= What you need to do =
Transcribe the data as written, minus images.

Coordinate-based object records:
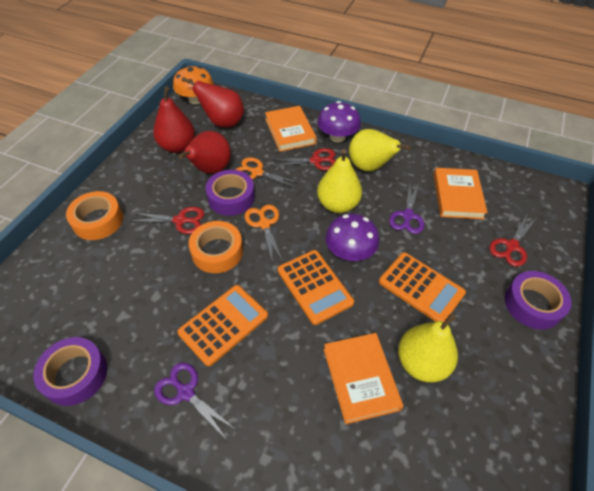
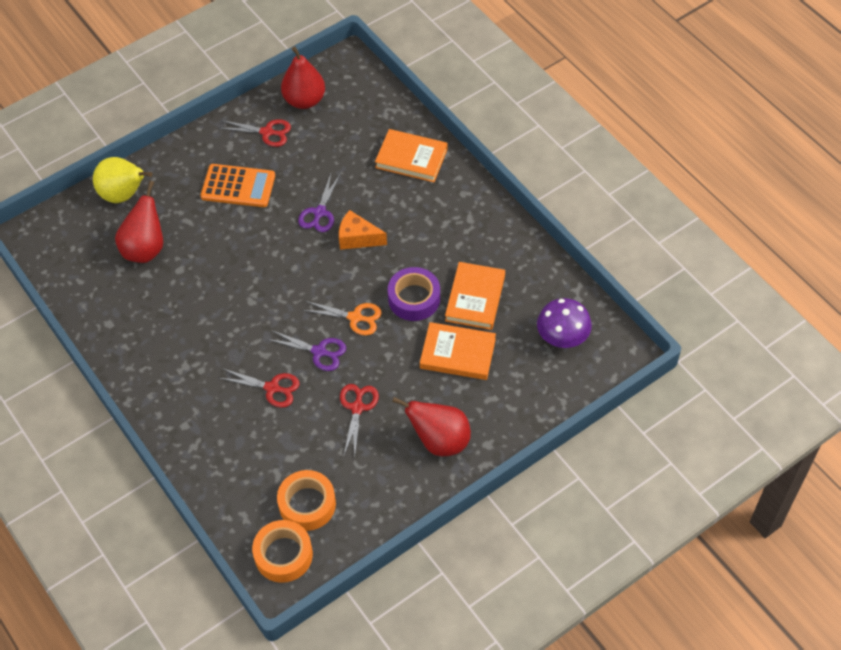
orange calculator: 3 -> 1
orange cheese: 0 -> 1
orange mushroom: 1 -> 0
orange scissors: 2 -> 1
purple mushroom: 2 -> 1
purple tape: 3 -> 1
yellow pear: 3 -> 1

= Response area =
orange calculator: 3 -> 1
orange cheese: 0 -> 1
orange mushroom: 1 -> 0
orange scissors: 2 -> 1
purple mushroom: 2 -> 1
purple tape: 3 -> 1
yellow pear: 3 -> 1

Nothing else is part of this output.